→ **Records to process**:
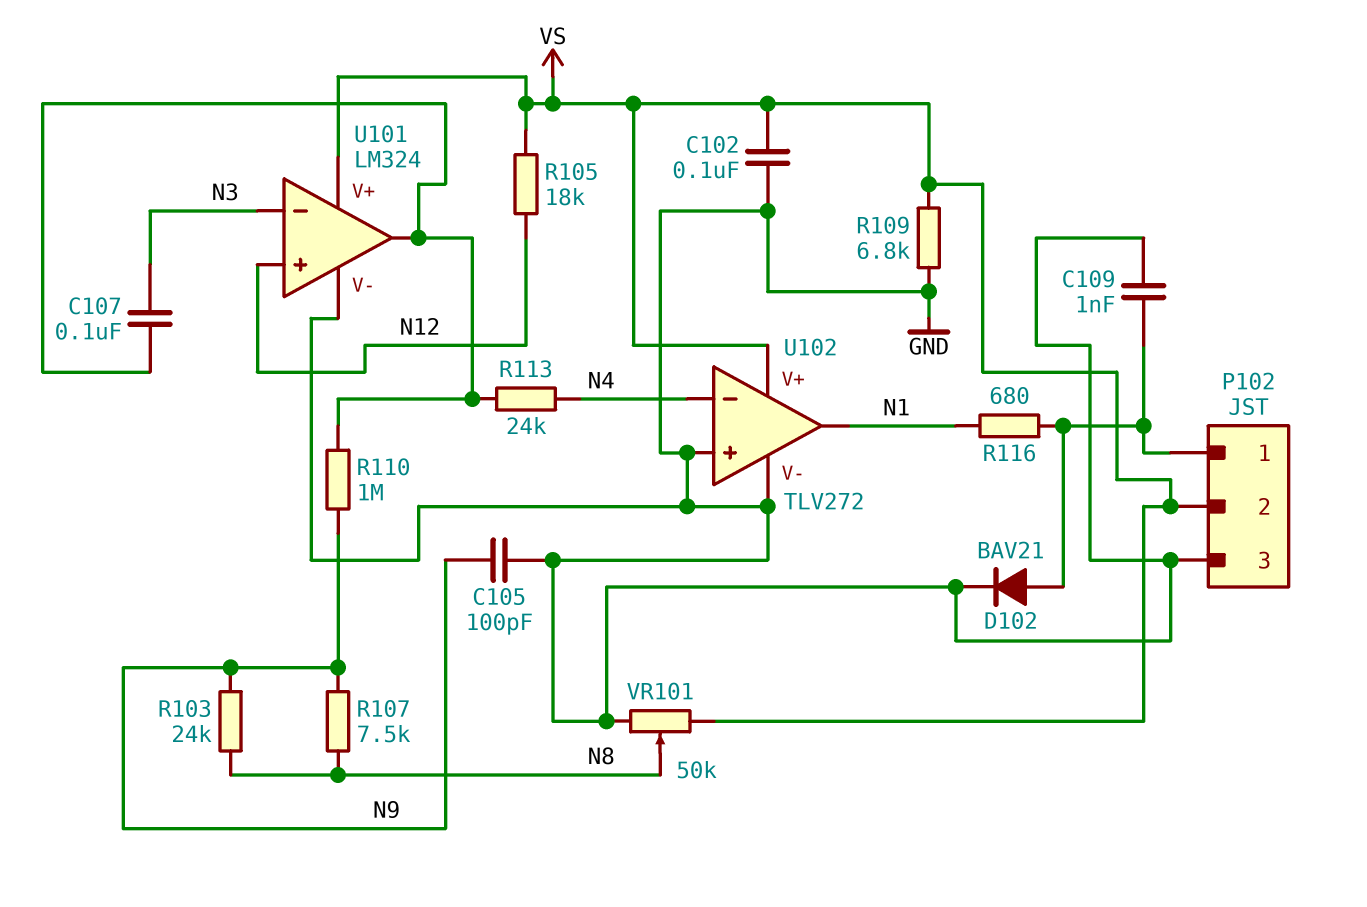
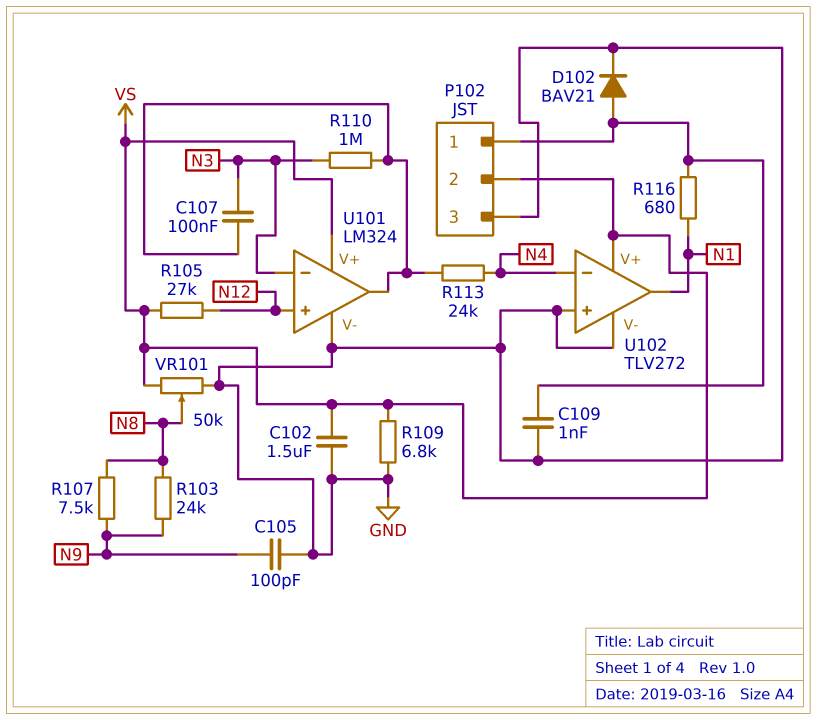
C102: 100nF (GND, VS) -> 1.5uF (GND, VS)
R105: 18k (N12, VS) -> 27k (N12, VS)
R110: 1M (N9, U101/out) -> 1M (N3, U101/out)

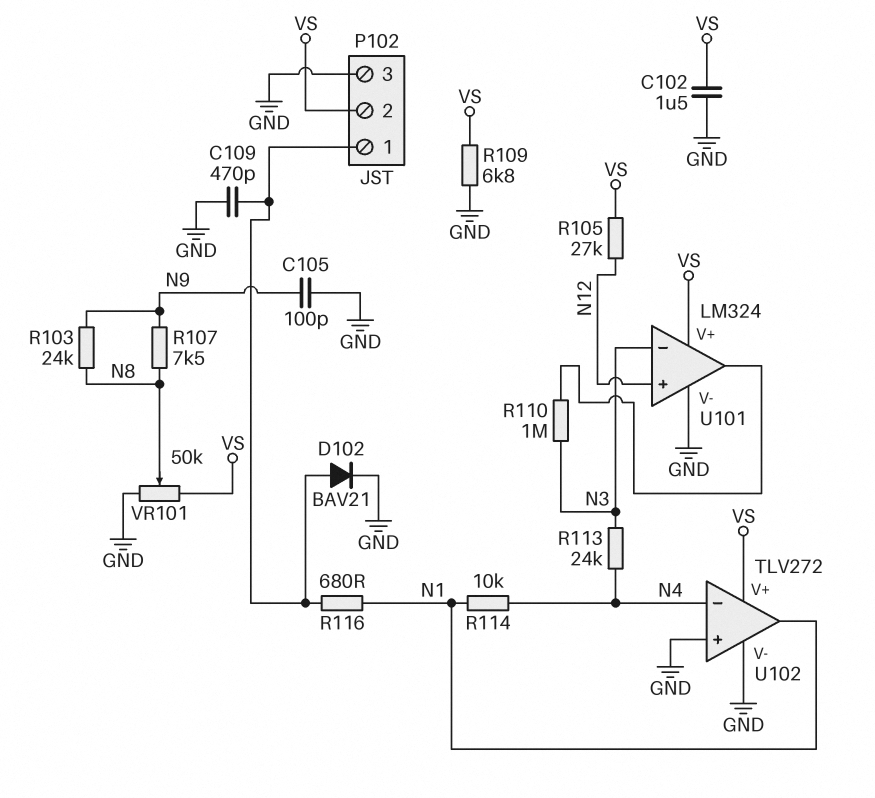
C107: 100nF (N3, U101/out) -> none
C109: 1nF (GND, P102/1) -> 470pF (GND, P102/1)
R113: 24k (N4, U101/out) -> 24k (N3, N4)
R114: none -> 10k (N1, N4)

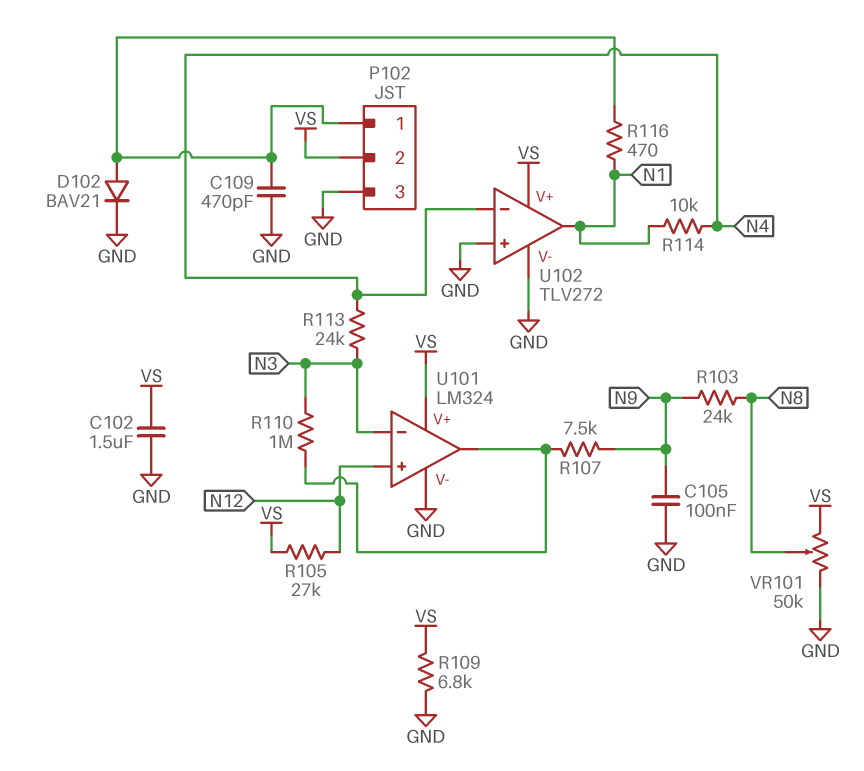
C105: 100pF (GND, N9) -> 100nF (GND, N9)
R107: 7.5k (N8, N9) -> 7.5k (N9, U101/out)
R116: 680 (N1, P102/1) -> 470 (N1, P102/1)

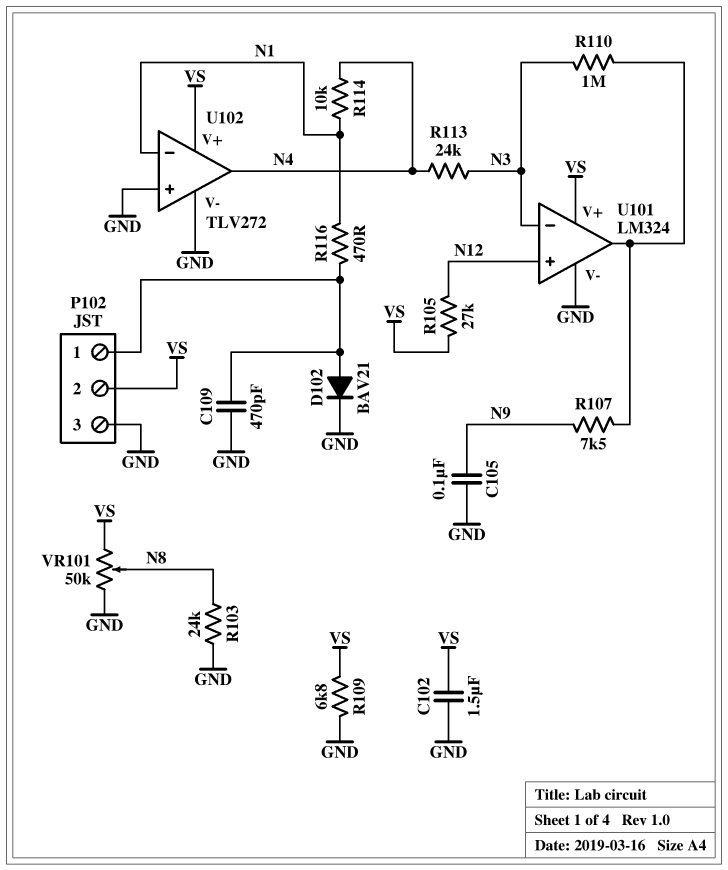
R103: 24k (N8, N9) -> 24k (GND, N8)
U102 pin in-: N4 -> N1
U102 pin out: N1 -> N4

==

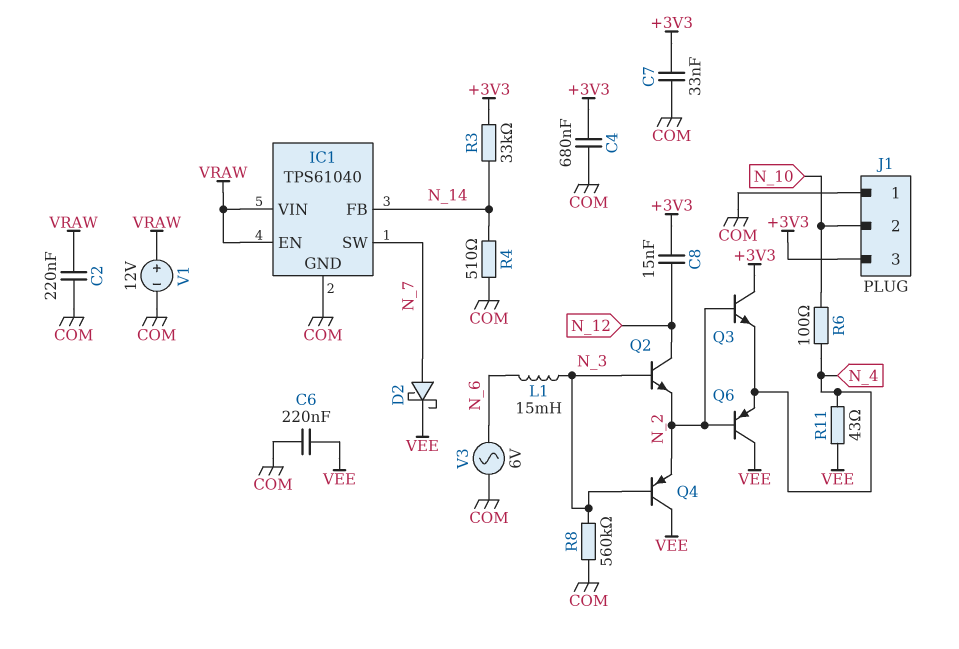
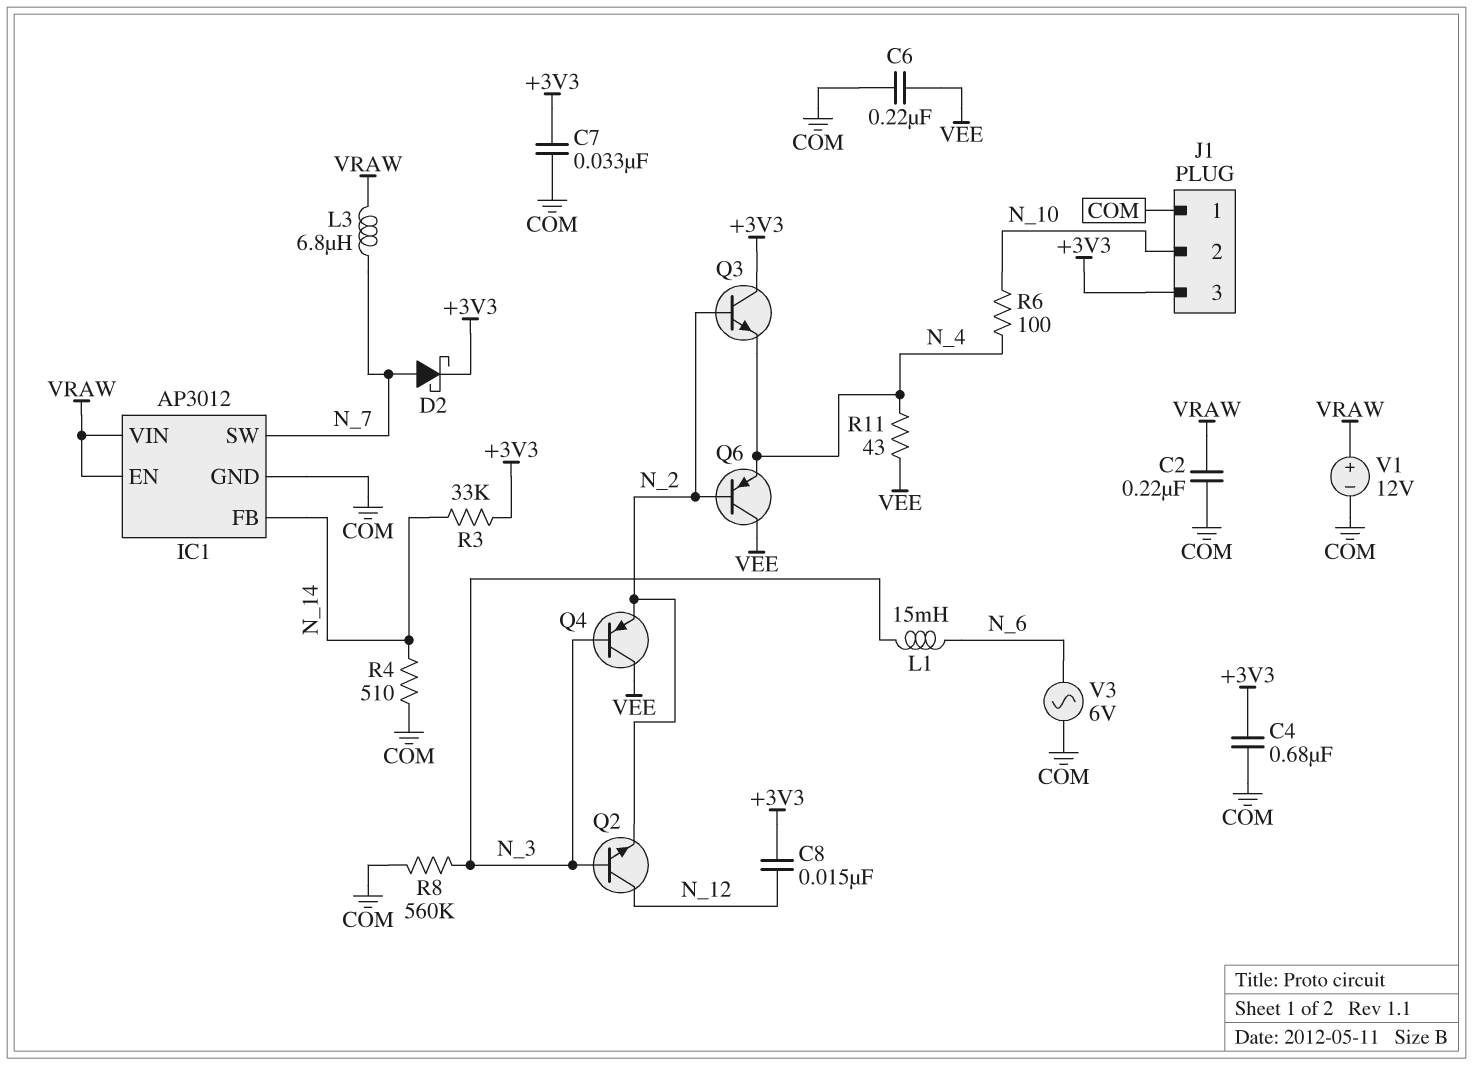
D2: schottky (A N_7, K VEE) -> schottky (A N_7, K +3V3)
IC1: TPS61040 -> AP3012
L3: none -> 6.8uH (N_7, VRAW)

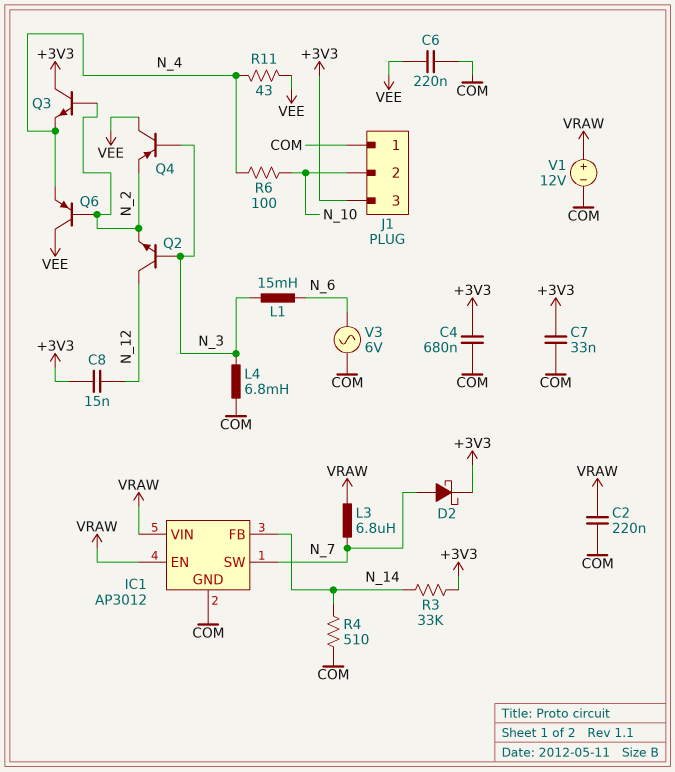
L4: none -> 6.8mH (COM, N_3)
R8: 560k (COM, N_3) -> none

→ **Task to carry out**:
In the data above, the stretch from the line with "C102: 100nF (GND, VS) -> 1.5uF (GND, VS)" through the line with "U102 pin out: N1 -> N4" is to be returned exactly, minus any pictures.

→ **Response area**:
C102: 100nF (GND, VS) -> 1.5uF (GND, VS)
R105: 18k (N12, VS) -> 27k (N12, VS)
R110: 1M (N9, U101/out) -> 1M (N3, U101/out)

C107: 100nF (N3, U101/out) -> none
C109: 1nF (GND, P102/1) -> 470pF (GND, P102/1)
R113: 24k (N4, U101/out) -> 24k (N3, N4)
R114: none -> 10k (N1, N4)

C105: 100pF (GND, N9) -> 100nF (GND, N9)
R107: 7.5k (N8, N9) -> 7.5k (N9, U101/out)
R116: 680 (N1, P102/1) -> 470 (N1, P102/1)

R103: 24k (N8, N9) -> 24k (GND, N8)
U102 pin in-: N4 -> N1
U102 pin out: N1 -> N4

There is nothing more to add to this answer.